■ TASK REQUIREMENTS: Every record is to be duplicated exactly as it reads, without its images.

[Extracted data entries]
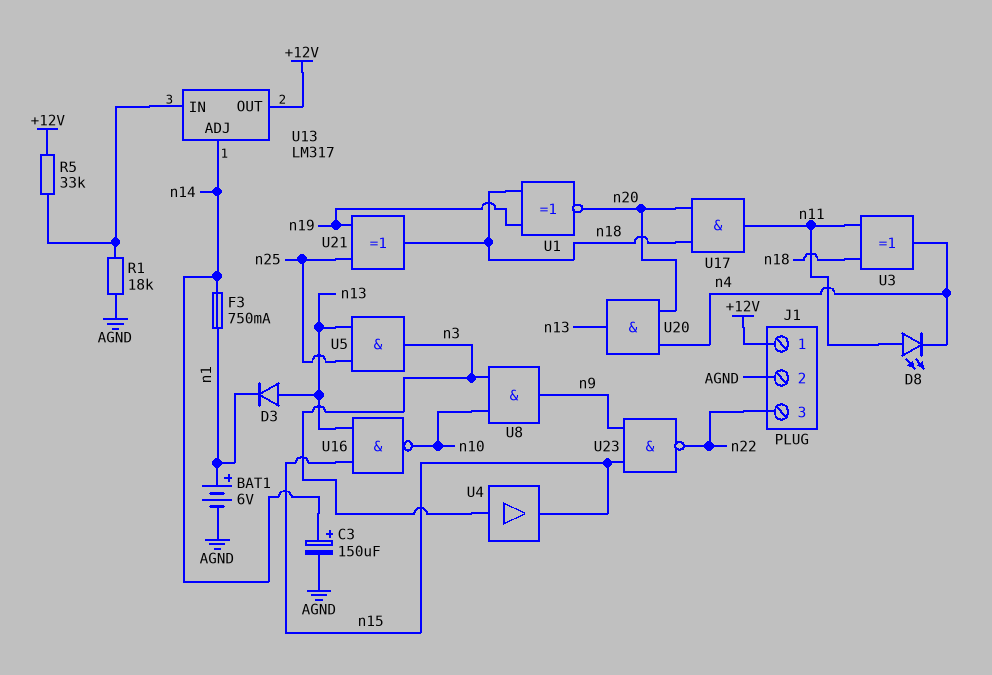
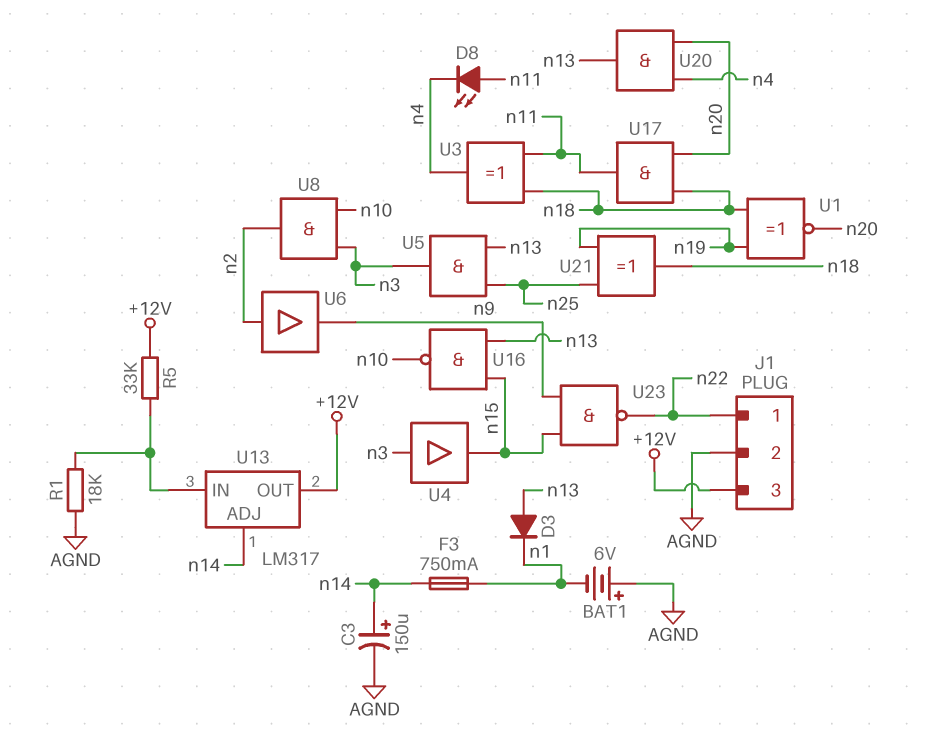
BAT1: 6V (plus n1, minus AGND) -> 6V (plus AGND, minus n1)
J1 pin 1: +12V -> n22
J1 pin 3: n22 -> +12V
U6: none -> buffer (in n2, out n9)
U8: AND (in n3, in n10, out n9) -> AND (in n3, in n10, out n2)

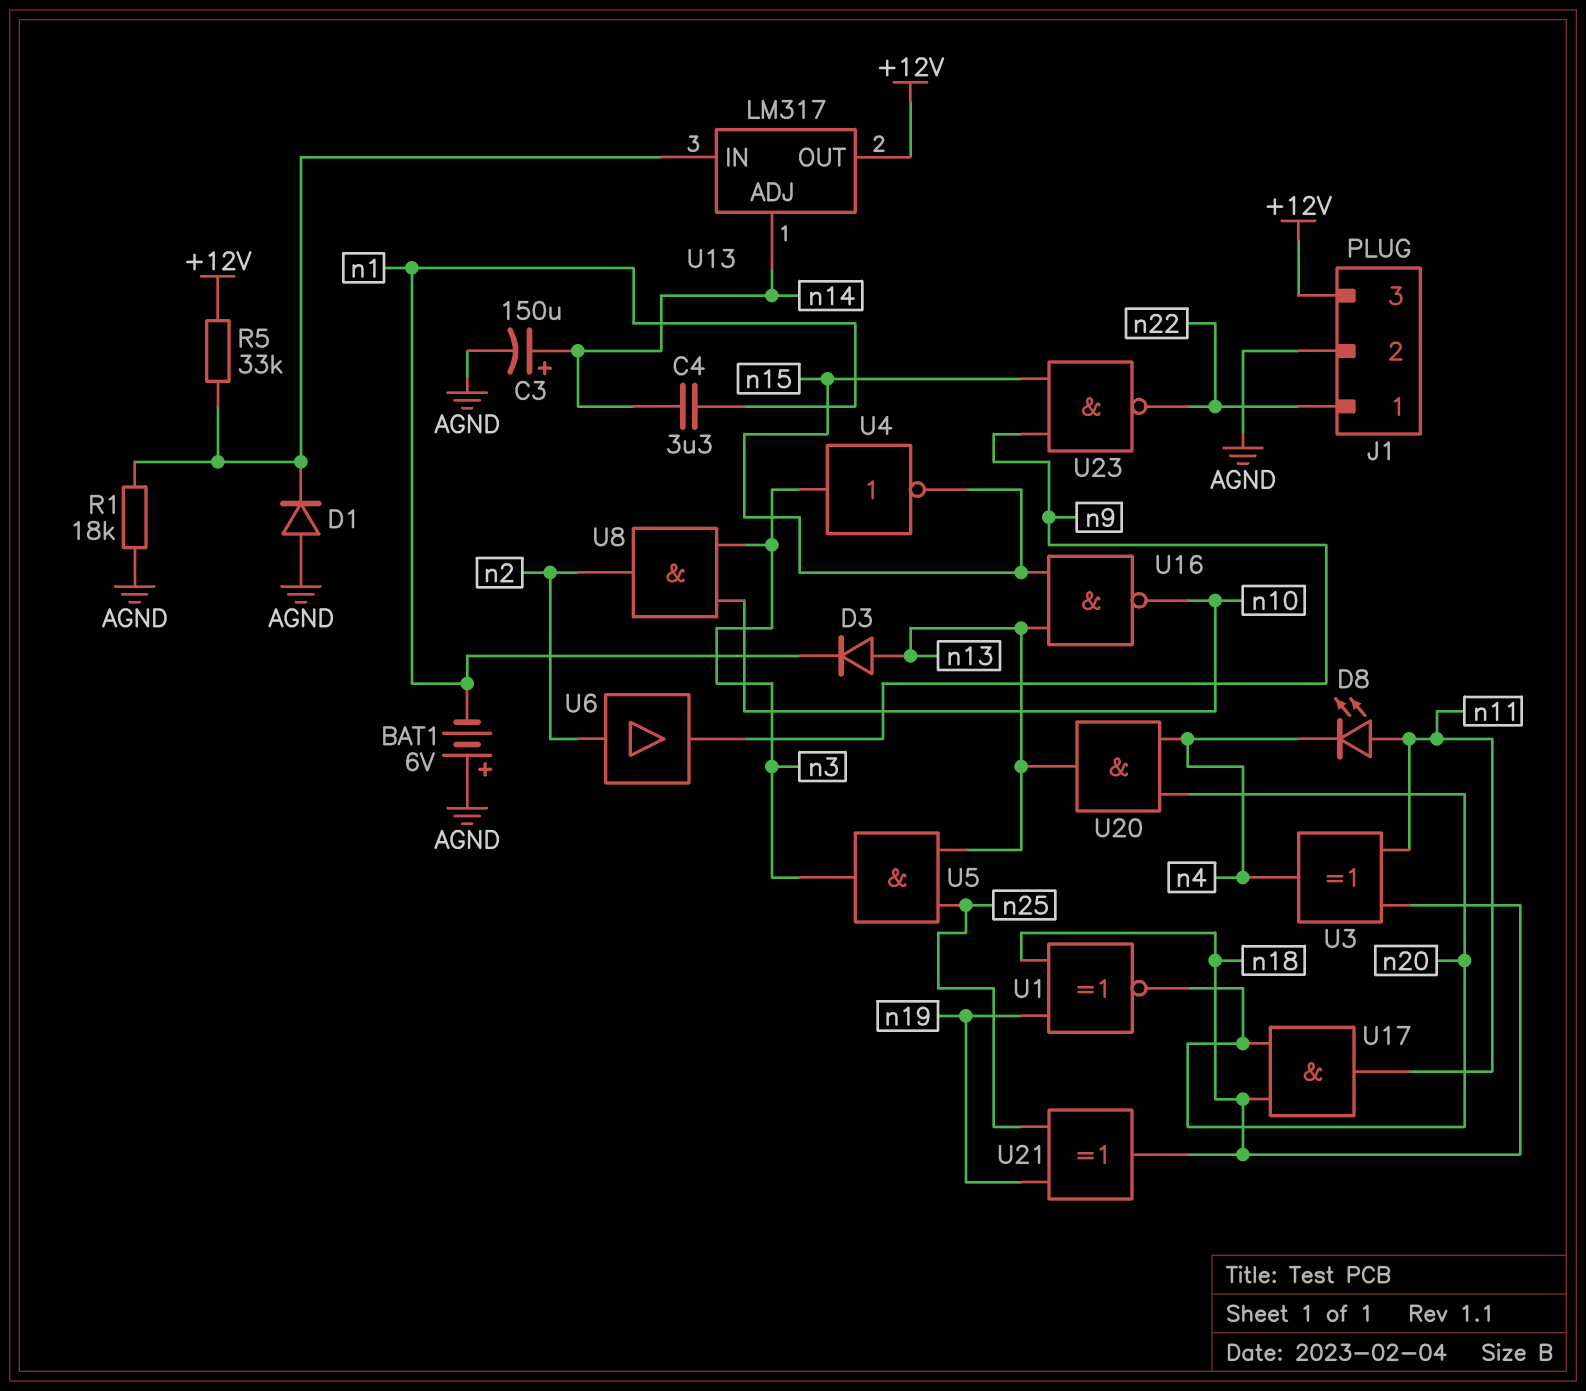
C4: none -> 3.3uF (n1, n14)
D1: none -> diode (A AGND, K U13/IN)
F3: 750mA (n1, n14) -> none
U4: buffer (in n3, out n15) -> NOT (in n3, out n15)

■ RESPONSE:
BAT1: 6V (plus n1, minus AGND) -> 6V (plus AGND, minus n1)
J1 pin 1: +12V -> n22
J1 pin 3: n22 -> +12V
U6: none -> buffer (in n2, out n9)
U8: AND (in n3, in n10, out n9) -> AND (in n3, in n10, out n2)

C4: none -> 3.3uF (n1, n14)
D1: none -> diode (A AGND, K U13/IN)
F3: 750mA (n1, n14) -> none
U4: buffer (in n3, out n15) -> NOT (in n3, out n15)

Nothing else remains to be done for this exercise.